Data excerpts:
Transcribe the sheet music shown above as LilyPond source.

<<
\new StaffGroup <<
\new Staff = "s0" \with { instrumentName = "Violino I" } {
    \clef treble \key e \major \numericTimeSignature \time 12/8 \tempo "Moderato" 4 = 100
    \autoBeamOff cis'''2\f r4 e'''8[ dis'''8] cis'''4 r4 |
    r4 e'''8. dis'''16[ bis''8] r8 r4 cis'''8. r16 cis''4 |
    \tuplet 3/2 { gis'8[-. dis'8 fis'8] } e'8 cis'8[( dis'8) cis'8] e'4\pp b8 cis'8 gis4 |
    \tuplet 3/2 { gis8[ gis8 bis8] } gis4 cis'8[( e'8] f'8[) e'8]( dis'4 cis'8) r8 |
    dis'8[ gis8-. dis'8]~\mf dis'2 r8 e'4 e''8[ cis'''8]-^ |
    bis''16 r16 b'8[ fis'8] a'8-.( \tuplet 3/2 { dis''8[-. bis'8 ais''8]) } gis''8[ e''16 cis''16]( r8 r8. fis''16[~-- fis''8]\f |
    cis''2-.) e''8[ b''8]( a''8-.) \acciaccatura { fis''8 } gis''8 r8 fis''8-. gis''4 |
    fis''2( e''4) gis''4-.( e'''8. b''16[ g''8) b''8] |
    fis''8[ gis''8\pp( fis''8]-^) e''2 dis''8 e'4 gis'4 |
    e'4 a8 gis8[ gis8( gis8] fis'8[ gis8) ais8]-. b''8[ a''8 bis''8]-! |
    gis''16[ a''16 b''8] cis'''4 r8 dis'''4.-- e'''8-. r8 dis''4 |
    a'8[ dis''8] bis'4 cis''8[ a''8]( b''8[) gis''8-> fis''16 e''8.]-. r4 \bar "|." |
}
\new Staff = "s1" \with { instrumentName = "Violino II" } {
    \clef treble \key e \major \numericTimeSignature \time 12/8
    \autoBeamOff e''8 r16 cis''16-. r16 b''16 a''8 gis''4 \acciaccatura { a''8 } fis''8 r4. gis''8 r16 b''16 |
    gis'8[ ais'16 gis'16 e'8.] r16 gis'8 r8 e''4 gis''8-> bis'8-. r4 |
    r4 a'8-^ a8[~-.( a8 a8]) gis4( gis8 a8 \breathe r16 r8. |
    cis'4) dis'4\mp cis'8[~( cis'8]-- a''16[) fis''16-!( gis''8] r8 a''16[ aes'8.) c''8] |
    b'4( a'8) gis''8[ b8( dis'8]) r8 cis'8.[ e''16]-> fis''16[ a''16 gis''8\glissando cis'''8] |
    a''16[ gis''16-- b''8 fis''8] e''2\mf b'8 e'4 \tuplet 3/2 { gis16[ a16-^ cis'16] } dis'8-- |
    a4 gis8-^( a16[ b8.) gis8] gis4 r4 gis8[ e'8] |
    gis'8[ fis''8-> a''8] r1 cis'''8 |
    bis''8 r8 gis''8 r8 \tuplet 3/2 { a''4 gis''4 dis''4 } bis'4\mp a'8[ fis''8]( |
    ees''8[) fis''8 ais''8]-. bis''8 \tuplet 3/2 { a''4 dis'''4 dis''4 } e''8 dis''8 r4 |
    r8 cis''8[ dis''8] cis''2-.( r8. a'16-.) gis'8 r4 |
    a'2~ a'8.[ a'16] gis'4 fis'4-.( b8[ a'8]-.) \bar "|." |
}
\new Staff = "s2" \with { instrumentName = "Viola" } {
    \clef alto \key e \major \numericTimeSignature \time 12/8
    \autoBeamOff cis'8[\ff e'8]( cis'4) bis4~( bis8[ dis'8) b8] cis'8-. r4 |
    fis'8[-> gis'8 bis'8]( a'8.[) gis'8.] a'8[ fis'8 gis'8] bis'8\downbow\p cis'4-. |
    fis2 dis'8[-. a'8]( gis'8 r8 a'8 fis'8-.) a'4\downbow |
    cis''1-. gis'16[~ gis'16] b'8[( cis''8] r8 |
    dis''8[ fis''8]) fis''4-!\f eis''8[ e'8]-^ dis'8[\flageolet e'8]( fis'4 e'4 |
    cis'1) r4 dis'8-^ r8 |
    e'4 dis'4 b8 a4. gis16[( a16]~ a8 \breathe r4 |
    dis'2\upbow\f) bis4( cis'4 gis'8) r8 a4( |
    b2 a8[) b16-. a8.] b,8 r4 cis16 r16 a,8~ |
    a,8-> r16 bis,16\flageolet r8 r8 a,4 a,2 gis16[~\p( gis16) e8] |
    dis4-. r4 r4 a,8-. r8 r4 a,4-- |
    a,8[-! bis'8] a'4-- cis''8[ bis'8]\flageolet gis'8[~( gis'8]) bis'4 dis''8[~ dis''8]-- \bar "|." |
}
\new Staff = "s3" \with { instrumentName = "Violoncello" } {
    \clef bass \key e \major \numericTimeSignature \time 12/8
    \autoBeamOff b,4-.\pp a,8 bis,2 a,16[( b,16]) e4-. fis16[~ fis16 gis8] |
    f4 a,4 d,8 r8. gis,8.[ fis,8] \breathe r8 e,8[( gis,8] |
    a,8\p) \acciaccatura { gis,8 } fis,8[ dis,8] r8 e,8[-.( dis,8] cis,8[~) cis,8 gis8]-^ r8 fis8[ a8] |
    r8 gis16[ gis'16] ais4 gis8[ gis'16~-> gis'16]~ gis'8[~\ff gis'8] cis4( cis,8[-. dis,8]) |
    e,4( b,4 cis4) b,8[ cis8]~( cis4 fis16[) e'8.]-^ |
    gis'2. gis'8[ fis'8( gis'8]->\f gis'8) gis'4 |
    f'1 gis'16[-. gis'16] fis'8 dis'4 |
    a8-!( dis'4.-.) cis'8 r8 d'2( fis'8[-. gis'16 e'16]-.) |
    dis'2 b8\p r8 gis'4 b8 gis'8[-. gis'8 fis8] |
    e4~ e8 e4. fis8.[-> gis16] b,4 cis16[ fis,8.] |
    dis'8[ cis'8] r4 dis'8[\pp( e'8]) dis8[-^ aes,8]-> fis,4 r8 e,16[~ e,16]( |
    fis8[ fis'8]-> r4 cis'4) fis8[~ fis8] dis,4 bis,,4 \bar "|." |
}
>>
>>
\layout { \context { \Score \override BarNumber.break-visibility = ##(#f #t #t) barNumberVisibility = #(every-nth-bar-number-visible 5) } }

→ DESCRIPTION OF THE TASK
From the records above, pick out every line that contains the string "instrumentName" and copy each one in full.

→ SOLUTION TO THIS PROBLEM
\new Staff = "s0" \with { instrumentName = "Violino I" } {
\new Staff = "s1" \with { instrumentName = "Violino II" } {
\new Staff = "s2" \with { instrumentName = "Viola" } {
\new Staff = "s3" \with { instrumentName = "Violoncello" } {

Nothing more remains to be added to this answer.